**Task directions**
Produce an exact transcription of every entry.

-------- Data shown

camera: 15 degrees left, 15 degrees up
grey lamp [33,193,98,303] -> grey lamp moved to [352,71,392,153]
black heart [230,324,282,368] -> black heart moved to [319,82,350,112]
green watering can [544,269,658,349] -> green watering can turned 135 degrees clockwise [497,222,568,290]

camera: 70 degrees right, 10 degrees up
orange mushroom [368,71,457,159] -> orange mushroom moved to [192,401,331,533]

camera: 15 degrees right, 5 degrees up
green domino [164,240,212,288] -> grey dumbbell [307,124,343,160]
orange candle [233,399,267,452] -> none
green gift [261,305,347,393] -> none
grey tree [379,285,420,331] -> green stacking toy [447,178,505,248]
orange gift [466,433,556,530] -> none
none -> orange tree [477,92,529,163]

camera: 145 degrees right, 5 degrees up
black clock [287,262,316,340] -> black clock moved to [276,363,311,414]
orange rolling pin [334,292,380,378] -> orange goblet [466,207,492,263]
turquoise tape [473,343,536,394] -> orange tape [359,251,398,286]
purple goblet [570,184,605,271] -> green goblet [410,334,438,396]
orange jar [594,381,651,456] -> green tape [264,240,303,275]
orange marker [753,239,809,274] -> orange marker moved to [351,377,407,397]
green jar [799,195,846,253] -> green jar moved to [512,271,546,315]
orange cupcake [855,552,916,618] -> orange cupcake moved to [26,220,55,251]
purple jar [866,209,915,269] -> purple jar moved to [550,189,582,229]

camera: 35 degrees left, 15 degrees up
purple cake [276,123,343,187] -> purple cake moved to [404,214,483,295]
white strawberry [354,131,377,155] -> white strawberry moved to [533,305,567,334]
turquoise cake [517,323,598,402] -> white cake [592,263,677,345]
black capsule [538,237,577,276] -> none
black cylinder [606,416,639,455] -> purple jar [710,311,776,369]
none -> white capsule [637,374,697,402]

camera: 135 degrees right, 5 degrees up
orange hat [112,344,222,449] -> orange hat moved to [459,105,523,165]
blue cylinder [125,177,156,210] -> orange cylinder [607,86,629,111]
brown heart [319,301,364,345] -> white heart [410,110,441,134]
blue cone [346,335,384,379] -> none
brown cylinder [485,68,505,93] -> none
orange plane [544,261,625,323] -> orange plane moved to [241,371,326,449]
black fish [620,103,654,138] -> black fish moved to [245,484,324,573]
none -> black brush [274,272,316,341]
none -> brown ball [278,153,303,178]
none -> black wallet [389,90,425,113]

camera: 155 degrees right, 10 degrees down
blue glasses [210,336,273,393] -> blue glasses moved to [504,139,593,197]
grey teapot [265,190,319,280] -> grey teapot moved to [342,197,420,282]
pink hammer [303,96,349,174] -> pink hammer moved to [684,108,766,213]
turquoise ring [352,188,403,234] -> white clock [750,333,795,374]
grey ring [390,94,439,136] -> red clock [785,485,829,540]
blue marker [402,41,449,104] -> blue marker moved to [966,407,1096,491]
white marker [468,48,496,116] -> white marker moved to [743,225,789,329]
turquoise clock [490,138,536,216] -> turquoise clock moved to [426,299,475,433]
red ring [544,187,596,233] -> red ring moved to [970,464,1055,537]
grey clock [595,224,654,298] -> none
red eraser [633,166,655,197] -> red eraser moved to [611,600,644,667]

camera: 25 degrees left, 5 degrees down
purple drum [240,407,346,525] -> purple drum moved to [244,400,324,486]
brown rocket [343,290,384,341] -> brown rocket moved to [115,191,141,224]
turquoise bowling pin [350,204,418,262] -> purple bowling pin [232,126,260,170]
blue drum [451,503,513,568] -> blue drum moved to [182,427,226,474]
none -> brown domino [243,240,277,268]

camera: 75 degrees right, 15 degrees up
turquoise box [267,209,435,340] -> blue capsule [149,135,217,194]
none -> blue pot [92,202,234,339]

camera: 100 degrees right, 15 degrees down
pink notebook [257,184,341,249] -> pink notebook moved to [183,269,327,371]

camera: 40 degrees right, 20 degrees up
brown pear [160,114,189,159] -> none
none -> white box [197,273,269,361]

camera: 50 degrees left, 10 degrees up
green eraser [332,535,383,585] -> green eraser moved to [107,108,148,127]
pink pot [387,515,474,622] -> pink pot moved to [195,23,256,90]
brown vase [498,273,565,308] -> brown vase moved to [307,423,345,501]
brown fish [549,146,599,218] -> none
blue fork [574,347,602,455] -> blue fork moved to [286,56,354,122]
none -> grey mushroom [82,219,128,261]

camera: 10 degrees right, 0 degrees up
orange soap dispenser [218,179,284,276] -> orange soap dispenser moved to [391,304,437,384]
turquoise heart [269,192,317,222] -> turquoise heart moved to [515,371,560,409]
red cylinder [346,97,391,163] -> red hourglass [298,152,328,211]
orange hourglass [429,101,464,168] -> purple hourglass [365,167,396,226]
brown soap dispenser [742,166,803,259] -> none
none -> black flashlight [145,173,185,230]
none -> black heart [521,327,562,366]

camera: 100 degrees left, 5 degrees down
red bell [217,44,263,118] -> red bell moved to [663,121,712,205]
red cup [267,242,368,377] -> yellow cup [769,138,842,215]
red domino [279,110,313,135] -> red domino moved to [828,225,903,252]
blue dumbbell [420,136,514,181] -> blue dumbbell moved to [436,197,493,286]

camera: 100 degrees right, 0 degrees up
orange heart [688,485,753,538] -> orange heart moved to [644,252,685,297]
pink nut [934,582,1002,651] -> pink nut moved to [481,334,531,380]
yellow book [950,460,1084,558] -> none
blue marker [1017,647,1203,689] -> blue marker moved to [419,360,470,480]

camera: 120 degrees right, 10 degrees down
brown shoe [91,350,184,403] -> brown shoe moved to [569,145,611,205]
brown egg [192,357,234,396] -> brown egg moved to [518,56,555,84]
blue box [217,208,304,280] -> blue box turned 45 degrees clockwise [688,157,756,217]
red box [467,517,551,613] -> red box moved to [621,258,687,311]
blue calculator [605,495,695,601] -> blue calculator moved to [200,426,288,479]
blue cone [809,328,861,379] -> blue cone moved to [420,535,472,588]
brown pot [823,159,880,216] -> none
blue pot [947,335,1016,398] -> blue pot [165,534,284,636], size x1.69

----------------

**Answer box**
camera: 15 degrees left, 15 degrees up
grey lamp [33,193,98,303] -> grey lamp moved to [352,71,392,153]
black heart [230,324,282,368] -> black heart moved to [319,82,350,112]
green watering can [544,269,658,349] -> green watering can turned 135 degrees clockwise [497,222,568,290]

camera: 70 degrees right, 10 degrees up
orange mushroom [368,71,457,159] -> orange mushroom moved to [192,401,331,533]

camera: 15 degrees right, 5 degrees up
green domino [164,240,212,288] -> grey dumbbell [307,124,343,160]
orange candle [233,399,267,452] -> none
green gift [261,305,347,393] -> none
grey tree [379,285,420,331] -> green stacking toy [447,178,505,248]
orange gift [466,433,556,530] -> none
none -> orange tree [477,92,529,163]

camera: 145 degrees right, 5 degrees up
black clock [287,262,316,340] -> black clock moved to [276,363,311,414]
orange rolling pin [334,292,380,378] -> orange goblet [466,207,492,263]
turquoise tape [473,343,536,394] -> orange tape [359,251,398,286]
purple goblet [570,184,605,271] -> green goblet [410,334,438,396]
orange jar [594,381,651,456] -> green tape [264,240,303,275]
orange marker [753,239,809,274] -> orange marker moved to [351,377,407,397]
green jar [799,195,846,253] -> green jar moved to [512,271,546,315]
orange cupcake [855,552,916,618] -> orange cupcake moved to [26,220,55,251]
purple jar [866,209,915,269] -> purple jar moved to [550,189,582,229]

camera: 35 degrees left, 15 degrees up
purple cake [276,123,343,187] -> purple cake moved to [404,214,483,295]
white strawberry [354,131,377,155] -> white strawberry moved to [533,305,567,334]
turquoise cake [517,323,598,402] -> white cake [592,263,677,345]
black capsule [538,237,577,276] -> none
black cylinder [606,416,639,455] -> purple jar [710,311,776,369]
none -> white capsule [637,374,697,402]

camera: 135 degrees right, 5 degrees up
orange hat [112,344,222,449] -> orange hat moved to [459,105,523,165]
blue cylinder [125,177,156,210] -> orange cylinder [607,86,629,111]
brown heart [319,301,364,345] -> white heart [410,110,441,134]
blue cone [346,335,384,379] -> none
brown cylinder [485,68,505,93] -> none
orange plane [544,261,625,323] -> orange plane moved to [241,371,326,449]
black fish [620,103,654,138] -> black fish moved to [245,484,324,573]
none -> black brush [274,272,316,341]
none -> brown ball [278,153,303,178]
none -> black wallet [389,90,425,113]

camera: 155 degrees right, 10 degrees down
blue glasses [210,336,273,393] -> blue glasses moved to [504,139,593,197]
grey teapot [265,190,319,280] -> grey teapot moved to [342,197,420,282]
pink hammer [303,96,349,174] -> pink hammer moved to [684,108,766,213]
turquoise ring [352,188,403,234] -> white clock [750,333,795,374]
grey ring [390,94,439,136] -> red clock [785,485,829,540]
blue marker [402,41,449,104] -> blue marker moved to [966,407,1096,491]
white marker [468,48,496,116] -> white marker moved to [743,225,789,329]
turquoise clock [490,138,536,216] -> turquoise clock moved to [426,299,475,433]
red ring [544,187,596,233] -> red ring moved to [970,464,1055,537]
grey clock [595,224,654,298] -> none
red eraser [633,166,655,197] -> red eraser moved to [611,600,644,667]

camera: 25 degrees left, 5 degrees down
purple drum [240,407,346,525] -> purple drum moved to [244,400,324,486]
brown rocket [343,290,384,341] -> brown rocket moved to [115,191,141,224]
turquoise bowling pin [350,204,418,262] -> purple bowling pin [232,126,260,170]
blue drum [451,503,513,568] -> blue drum moved to [182,427,226,474]
none -> brown domino [243,240,277,268]

camera: 75 degrees right, 15 degrees up
turquoise box [267,209,435,340] -> blue capsule [149,135,217,194]
none -> blue pot [92,202,234,339]

camera: 100 degrees right, 15 degrees down
pink notebook [257,184,341,249] -> pink notebook moved to [183,269,327,371]

camera: 40 degrees right, 20 degrees up
brown pear [160,114,189,159] -> none
none -> white box [197,273,269,361]

camera: 50 degrees left, 10 degrees up
green eraser [332,535,383,585] -> green eraser moved to [107,108,148,127]
pink pot [387,515,474,622] -> pink pot moved to [195,23,256,90]
brown vase [498,273,565,308] -> brown vase moved to [307,423,345,501]
brown fish [549,146,599,218] -> none
blue fork [574,347,602,455] -> blue fork moved to [286,56,354,122]
none -> grey mushroom [82,219,128,261]

camera: 10 degrees right, 0 degrees up
orange soap dispenser [218,179,284,276] -> orange soap dispenser moved to [391,304,437,384]
turquoise heart [269,192,317,222] -> turquoise heart moved to [515,371,560,409]
red cylinder [346,97,391,163] -> red hourglass [298,152,328,211]
orange hourglass [429,101,464,168] -> purple hourglass [365,167,396,226]
brown soap dispenser [742,166,803,259] -> none
none -> black flashlight [145,173,185,230]
none -> black heart [521,327,562,366]

camera: 100 degrees left, 5 degrees down
red bell [217,44,263,118] -> red bell moved to [663,121,712,205]
red cup [267,242,368,377] -> yellow cup [769,138,842,215]
red domino [279,110,313,135] -> red domino moved to [828,225,903,252]
blue dumbbell [420,136,514,181] -> blue dumbbell moved to [436,197,493,286]

camera: 100 degrees right, 0 degrees up
orange heart [688,485,753,538] -> orange heart moved to [644,252,685,297]
pink nut [934,582,1002,651] -> pink nut moved to [481,334,531,380]
yellow book [950,460,1084,558] -> none
blue marker [1017,647,1203,689] -> blue marker moved to [419,360,470,480]

camera: 120 degrees right, 10 degrees down
brown shoe [91,350,184,403] -> brown shoe moved to [569,145,611,205]
brown egg [192,357,234,396] -> brown egg moved to [518,56,555,84]
blue box [217,208,304,280] -> blue box turned 45 degrees clockwise [688,157,756,217]
red box [467,517,551,613] -> red box moved to [621,258,687,311]
blue calculator [605,495,695,601] -> blue calculator moved to [200,426,288,479]
blue cone [809,328,861,379] -> blue cone moved to [420,535,472,588]
brown pot [823,159,880,216] -> none
blue pot [947,335,1016,398] -> blue pot [165,534,284,636], size x1.69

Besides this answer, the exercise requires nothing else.